> [The problem] Would you print the records below word for word, without the pictures?

> [Data in this exercise]
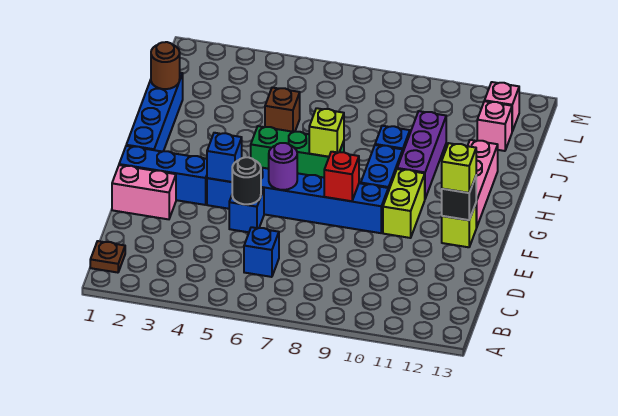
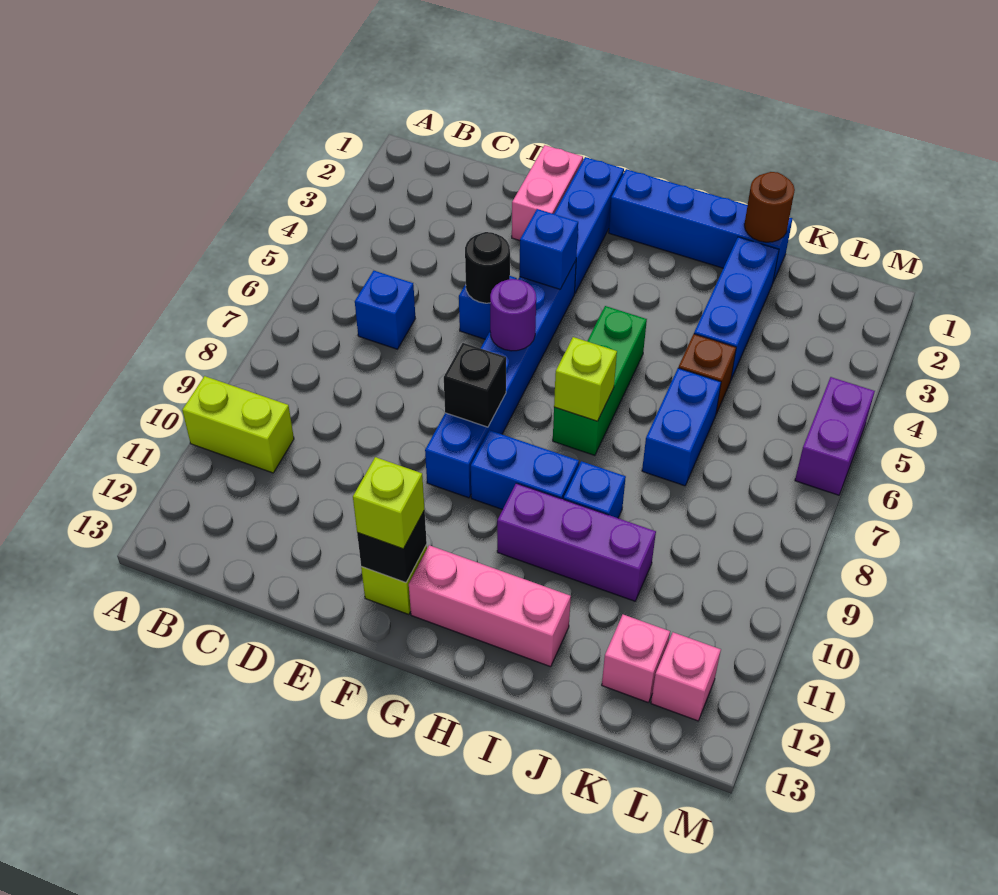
brown plate B1 level 1 -> none
red brick F8 level 2 -> black brick F8 level 2
lime brick F10:G10 level 1 -> lime brick A10:B10 level 1
none -> blue brick J2:J4 level 1
none -> blue brick J6:J7 level 1
none -> purple brick M5:M6 level 1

> [Written answer]
brown plate B1 level 1 -> none
red brick F8 level 2 -> black brick F8 level 2
lime brick F10:G10 level 1 -> lime brick A10:B10 level 1
none -> blue brick J2:J4 level 1
none -> blue brick J6:J7 level 1
none -> purple brick M5:M6 level 1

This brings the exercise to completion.